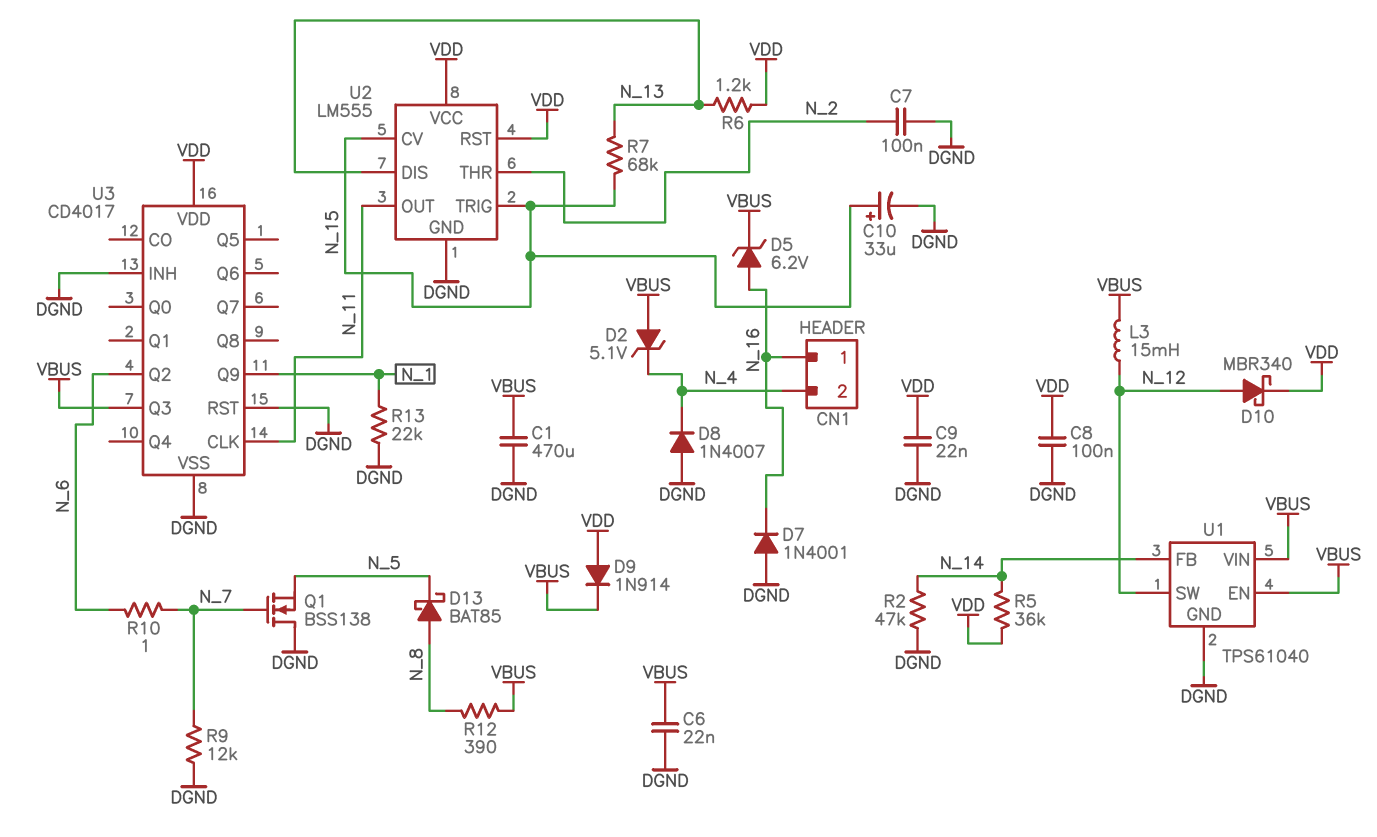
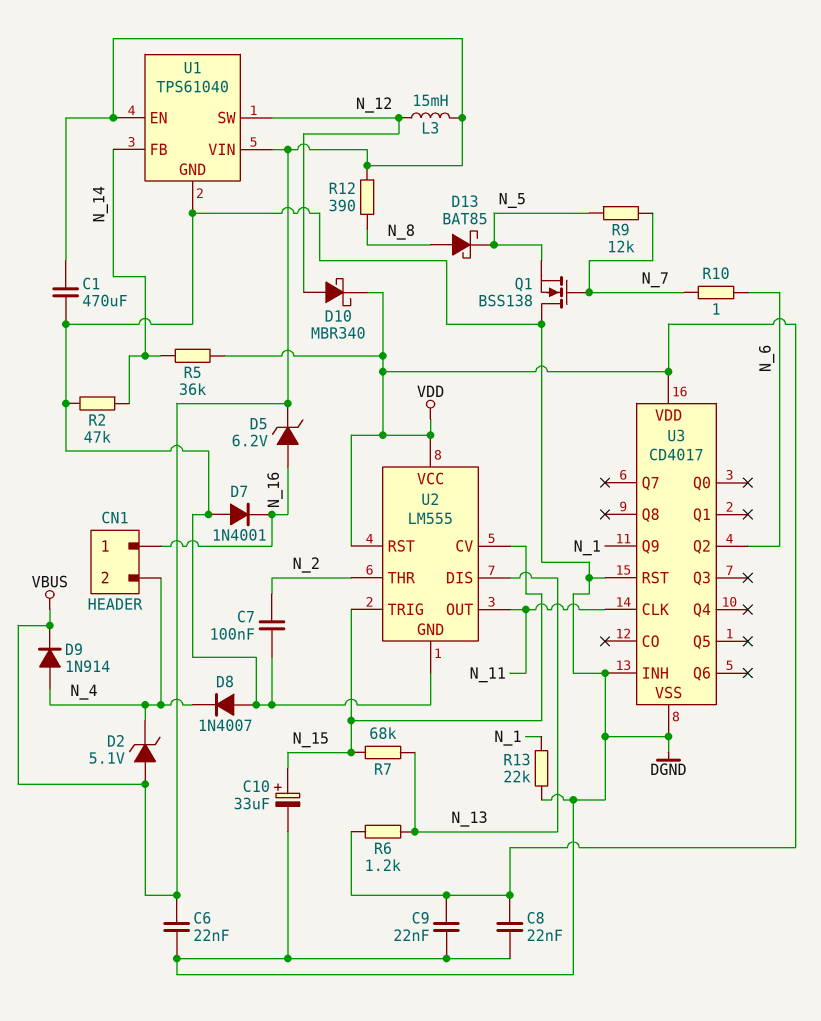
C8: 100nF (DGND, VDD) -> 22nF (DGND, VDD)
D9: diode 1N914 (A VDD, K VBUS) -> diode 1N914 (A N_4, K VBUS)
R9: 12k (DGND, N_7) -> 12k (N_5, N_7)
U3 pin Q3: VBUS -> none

==

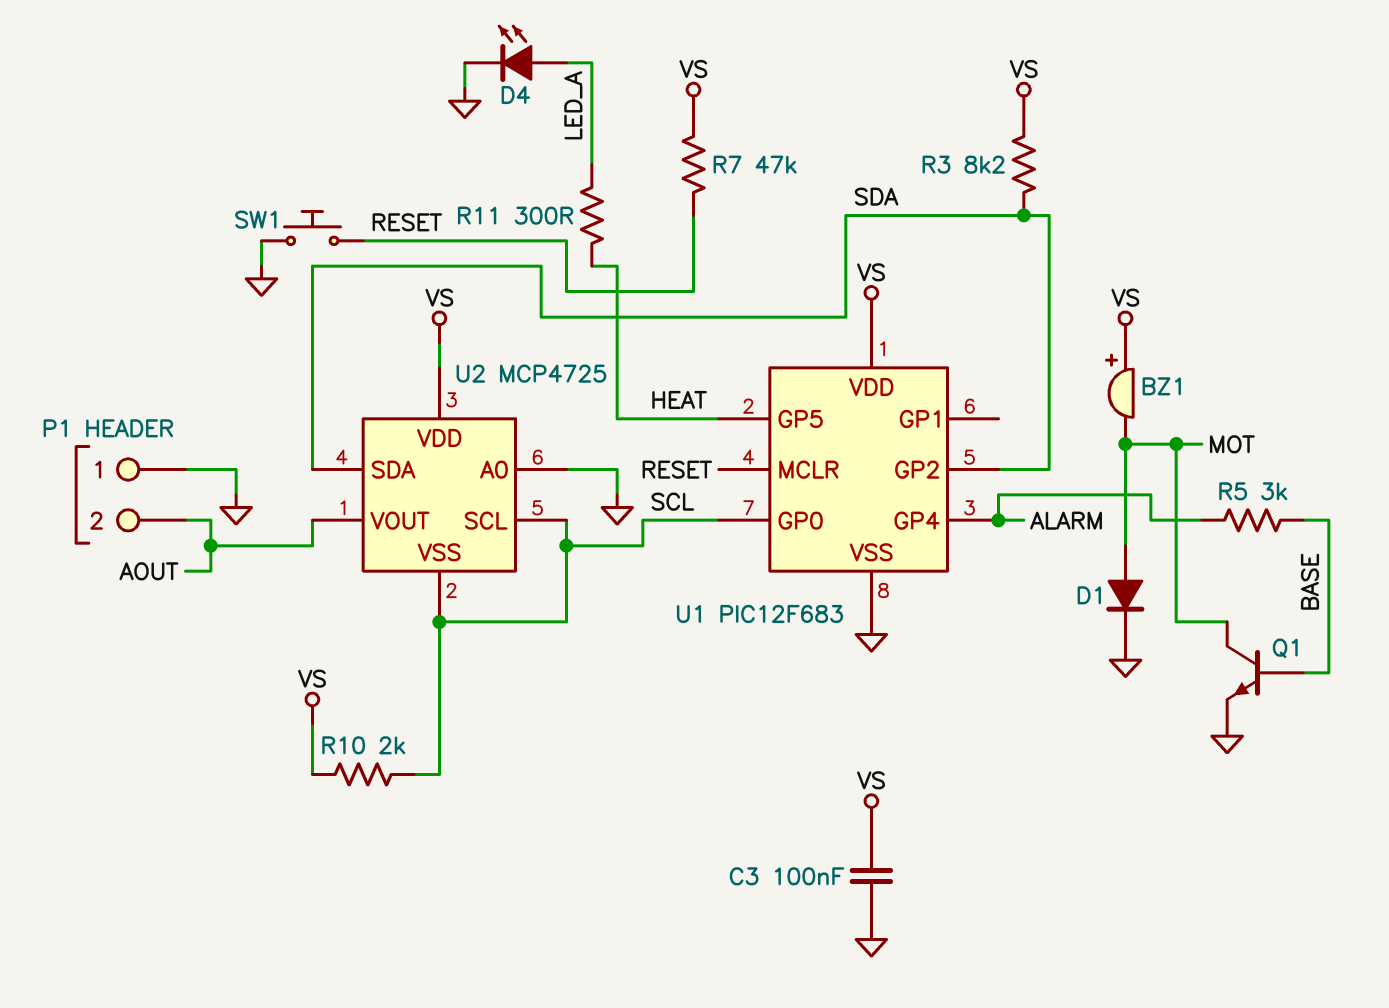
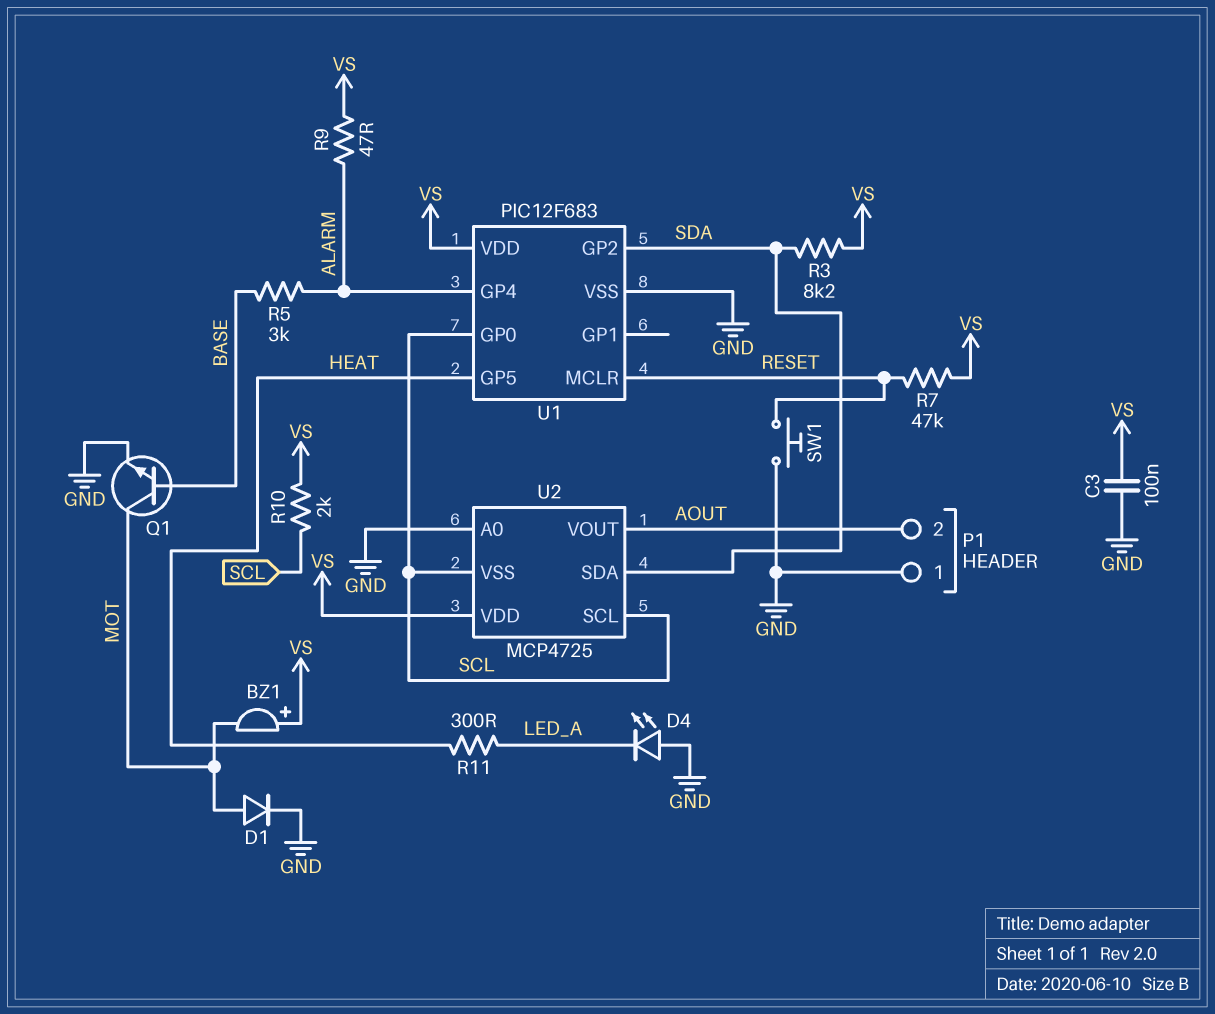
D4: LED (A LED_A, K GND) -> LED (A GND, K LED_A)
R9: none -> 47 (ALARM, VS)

**PROMPT**
Every line in the listing that holds the string "none" should be copied out.

**ANSWER FOR THIS EXERCISE**
U3 pin Q3: VBUS -> none
R9: none -> 47 (ALARM, VS)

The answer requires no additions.